Collected data entries

···

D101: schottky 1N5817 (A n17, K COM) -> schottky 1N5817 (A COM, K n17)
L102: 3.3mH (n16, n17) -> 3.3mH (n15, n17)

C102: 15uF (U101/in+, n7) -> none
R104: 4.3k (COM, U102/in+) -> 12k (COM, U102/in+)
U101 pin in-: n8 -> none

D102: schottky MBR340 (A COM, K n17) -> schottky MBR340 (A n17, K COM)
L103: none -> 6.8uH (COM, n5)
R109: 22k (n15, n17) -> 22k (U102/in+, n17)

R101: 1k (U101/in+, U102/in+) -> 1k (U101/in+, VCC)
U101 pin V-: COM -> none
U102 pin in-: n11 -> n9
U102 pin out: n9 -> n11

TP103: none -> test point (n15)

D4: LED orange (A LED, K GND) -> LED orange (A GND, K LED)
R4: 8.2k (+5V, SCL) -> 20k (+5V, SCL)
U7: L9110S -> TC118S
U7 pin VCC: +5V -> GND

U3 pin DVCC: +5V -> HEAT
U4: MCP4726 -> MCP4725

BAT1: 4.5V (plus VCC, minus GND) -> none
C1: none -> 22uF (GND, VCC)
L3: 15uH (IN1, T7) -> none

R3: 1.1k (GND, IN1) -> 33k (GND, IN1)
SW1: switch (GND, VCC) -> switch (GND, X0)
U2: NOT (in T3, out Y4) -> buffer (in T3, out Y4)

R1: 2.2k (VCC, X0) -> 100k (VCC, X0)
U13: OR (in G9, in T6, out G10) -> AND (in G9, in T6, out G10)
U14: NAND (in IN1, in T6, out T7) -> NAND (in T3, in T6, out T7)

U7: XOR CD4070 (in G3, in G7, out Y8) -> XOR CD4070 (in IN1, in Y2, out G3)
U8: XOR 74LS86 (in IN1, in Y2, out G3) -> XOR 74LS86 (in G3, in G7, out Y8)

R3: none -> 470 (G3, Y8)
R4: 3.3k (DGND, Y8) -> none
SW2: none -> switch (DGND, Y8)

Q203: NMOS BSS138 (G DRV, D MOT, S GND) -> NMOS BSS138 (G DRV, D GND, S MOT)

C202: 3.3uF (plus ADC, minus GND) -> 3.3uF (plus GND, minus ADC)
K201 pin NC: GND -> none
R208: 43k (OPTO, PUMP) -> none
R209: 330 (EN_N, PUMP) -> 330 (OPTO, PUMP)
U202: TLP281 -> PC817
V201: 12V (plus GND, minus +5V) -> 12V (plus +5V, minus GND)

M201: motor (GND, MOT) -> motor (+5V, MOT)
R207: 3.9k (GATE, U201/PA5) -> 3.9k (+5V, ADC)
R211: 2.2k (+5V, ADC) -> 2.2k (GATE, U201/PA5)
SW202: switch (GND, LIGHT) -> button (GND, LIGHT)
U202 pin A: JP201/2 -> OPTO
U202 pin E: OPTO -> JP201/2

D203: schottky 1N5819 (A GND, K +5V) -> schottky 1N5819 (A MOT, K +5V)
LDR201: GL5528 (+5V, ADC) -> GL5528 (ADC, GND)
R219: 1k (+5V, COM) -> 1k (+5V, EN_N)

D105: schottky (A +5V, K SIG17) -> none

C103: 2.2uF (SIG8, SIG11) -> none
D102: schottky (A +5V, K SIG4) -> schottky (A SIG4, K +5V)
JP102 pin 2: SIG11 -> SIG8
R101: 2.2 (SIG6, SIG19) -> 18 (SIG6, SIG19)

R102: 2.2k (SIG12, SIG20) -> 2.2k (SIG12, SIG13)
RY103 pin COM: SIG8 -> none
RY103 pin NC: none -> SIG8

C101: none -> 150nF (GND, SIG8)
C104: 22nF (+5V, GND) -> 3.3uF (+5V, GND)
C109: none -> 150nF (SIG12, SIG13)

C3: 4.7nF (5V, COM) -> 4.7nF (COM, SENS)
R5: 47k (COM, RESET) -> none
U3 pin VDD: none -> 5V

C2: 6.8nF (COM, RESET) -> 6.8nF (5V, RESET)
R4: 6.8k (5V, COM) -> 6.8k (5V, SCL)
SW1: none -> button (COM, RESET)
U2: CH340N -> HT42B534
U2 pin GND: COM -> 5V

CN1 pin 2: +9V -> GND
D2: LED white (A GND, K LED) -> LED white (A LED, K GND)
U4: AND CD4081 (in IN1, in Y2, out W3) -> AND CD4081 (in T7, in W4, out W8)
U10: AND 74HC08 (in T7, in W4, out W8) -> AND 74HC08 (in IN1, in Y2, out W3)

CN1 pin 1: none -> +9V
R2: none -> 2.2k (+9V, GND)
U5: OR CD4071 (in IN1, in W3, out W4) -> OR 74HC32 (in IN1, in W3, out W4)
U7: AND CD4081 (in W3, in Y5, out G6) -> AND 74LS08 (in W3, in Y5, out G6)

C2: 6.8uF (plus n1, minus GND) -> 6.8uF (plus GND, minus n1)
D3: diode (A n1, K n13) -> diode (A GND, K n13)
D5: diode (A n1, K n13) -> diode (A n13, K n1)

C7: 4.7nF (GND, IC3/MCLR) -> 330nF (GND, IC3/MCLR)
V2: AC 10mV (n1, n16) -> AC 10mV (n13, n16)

···

How to complete this task: Word for word, restate the lines above from the line containing "R211: 2.2k (+5V, ADC)" through the line containing "RY103 pin COM: SIG8 -> none", with both included and nothing else.

The completed task:
R211: 2.2k (+5V, ADC) -> 2.2k (GATE, U201/PA5)
SW202: switch (GND, LIGHT) -> button (GND, LIGHT)
U202 pin A: JP201/2 -> OPTO
U202 pin E: OPTO -> JP201/2

D203: schottky 1N5819 (A GND, K +5V) -> schottky 1N5819 (A MOT, K +5V)
LDR201: GL5528 (+5V, ADC) -> GL5528 (ADC, GND)
R219: 1k (+5V, COM) -> 1k (+5V, EN_N)

D105: schottky (A +5V, K SIG17) -> none

C103: 2.2uF (SIG8, SIG11) -> none
D102: schottky (A +5V, K SIG4) -> schottky (A SIG4, K +5V)
JP102 pin 2: SIG11 -> SIG8
R101: 2.2 (SIG6, SIG19) -> 18 (SIG6, SIG19)

R102: 2.2k (SIG12, SIG20) -> 2.2k (SIG12, SIG13)
RY103 pin COM: SIG8 -> none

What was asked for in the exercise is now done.